- **WORK TASK**: For each line of the data below that contains "pink", return that line.

- **Stored dataset items**:
──────────

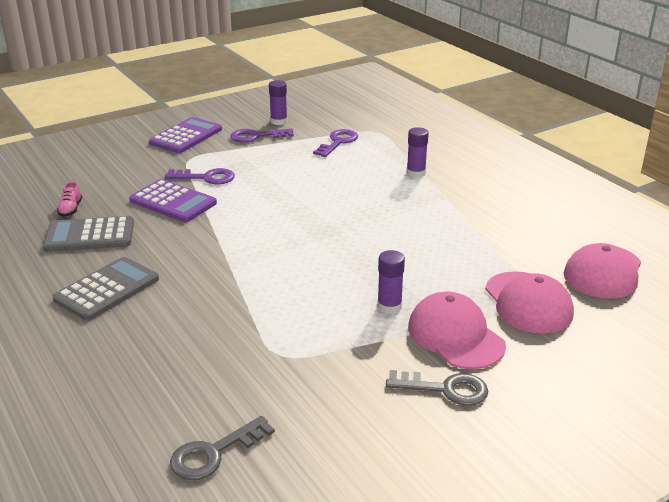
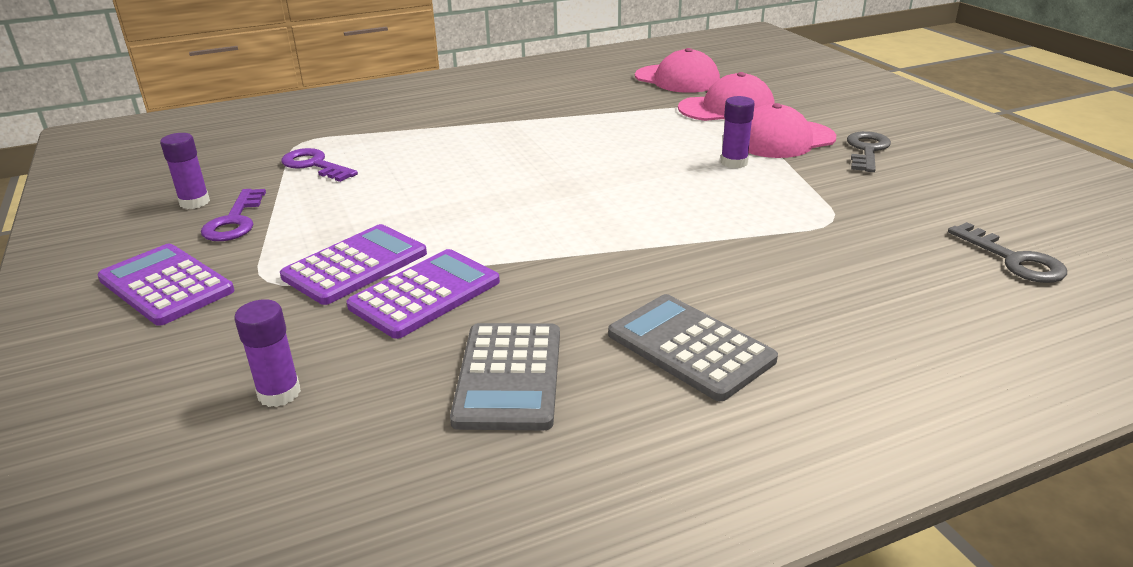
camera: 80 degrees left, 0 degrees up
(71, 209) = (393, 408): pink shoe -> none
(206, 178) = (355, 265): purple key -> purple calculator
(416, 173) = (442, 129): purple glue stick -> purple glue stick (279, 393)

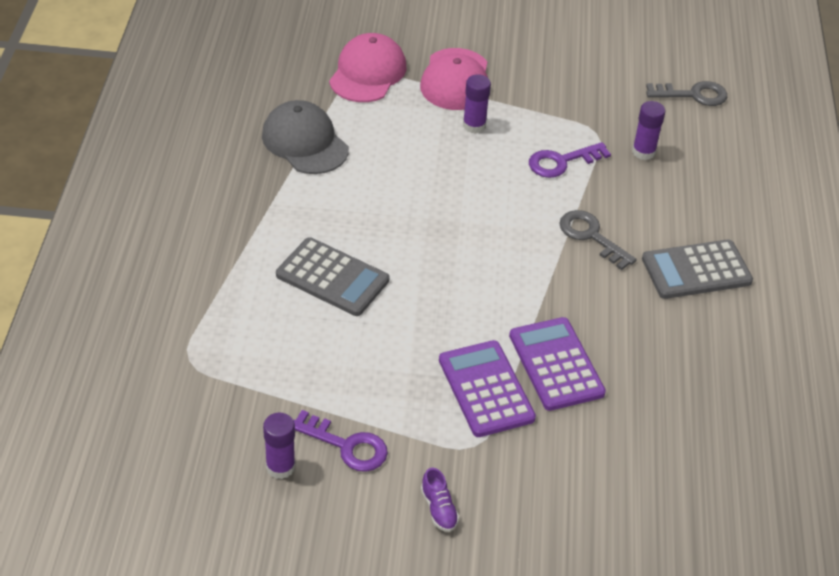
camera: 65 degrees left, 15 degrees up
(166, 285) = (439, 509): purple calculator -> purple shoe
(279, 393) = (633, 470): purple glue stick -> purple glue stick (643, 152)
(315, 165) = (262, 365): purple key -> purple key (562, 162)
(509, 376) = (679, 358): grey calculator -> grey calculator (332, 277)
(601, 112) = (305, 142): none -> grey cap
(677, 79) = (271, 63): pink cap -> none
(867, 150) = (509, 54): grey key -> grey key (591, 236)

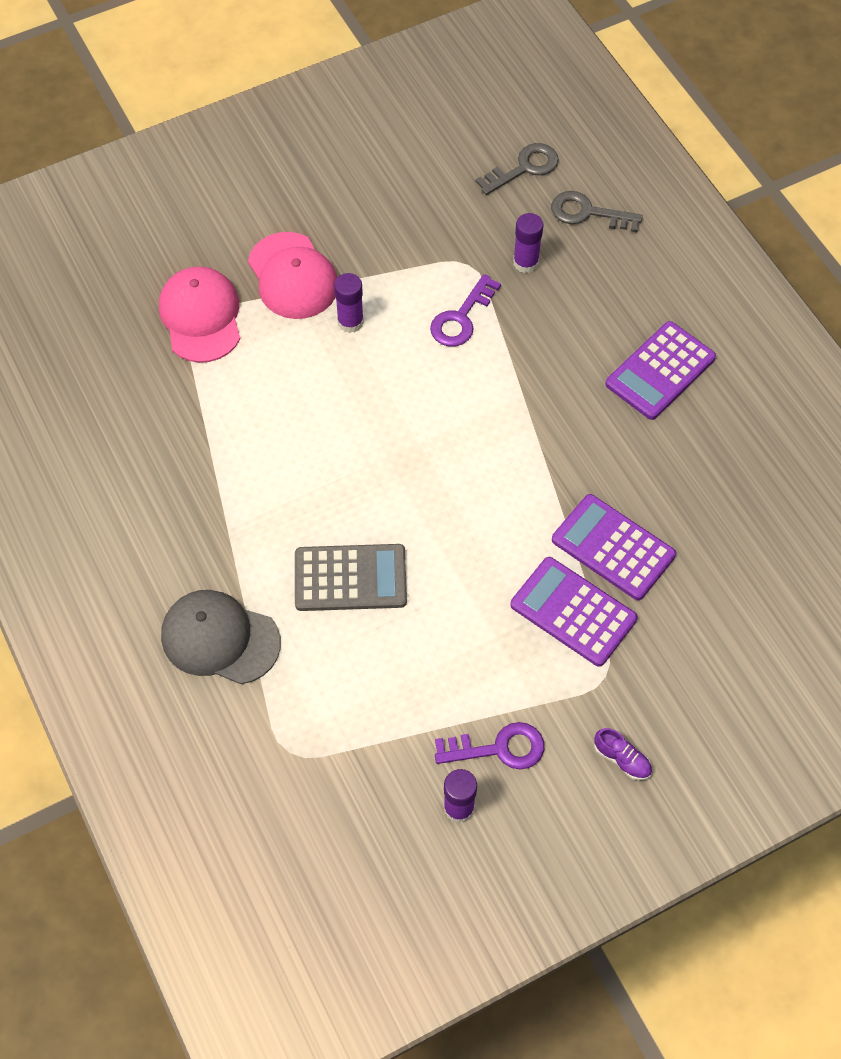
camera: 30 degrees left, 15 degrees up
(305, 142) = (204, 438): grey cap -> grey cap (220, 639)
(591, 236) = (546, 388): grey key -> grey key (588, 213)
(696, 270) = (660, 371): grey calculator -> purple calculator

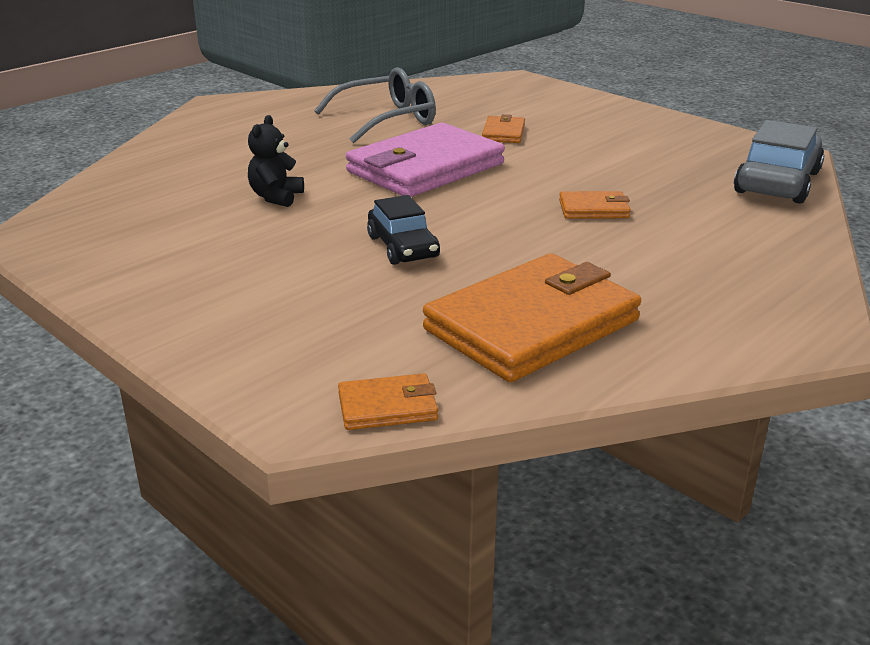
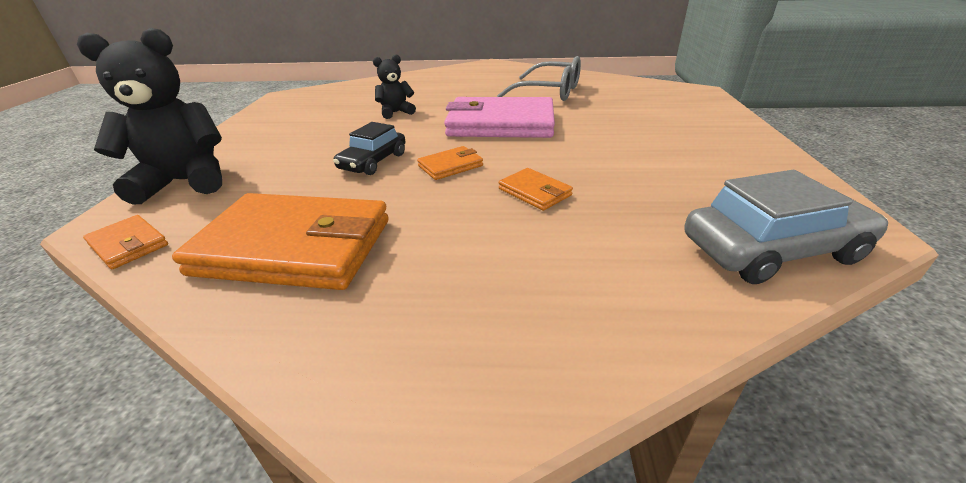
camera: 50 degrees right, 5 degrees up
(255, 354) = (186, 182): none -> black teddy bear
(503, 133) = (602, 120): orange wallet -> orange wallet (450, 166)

──────────

- **WRITTEN REPLY**:
(71, 209) = (393, 408): pink shoe -> none
(677, 79) = (271, 63): pink cap -> none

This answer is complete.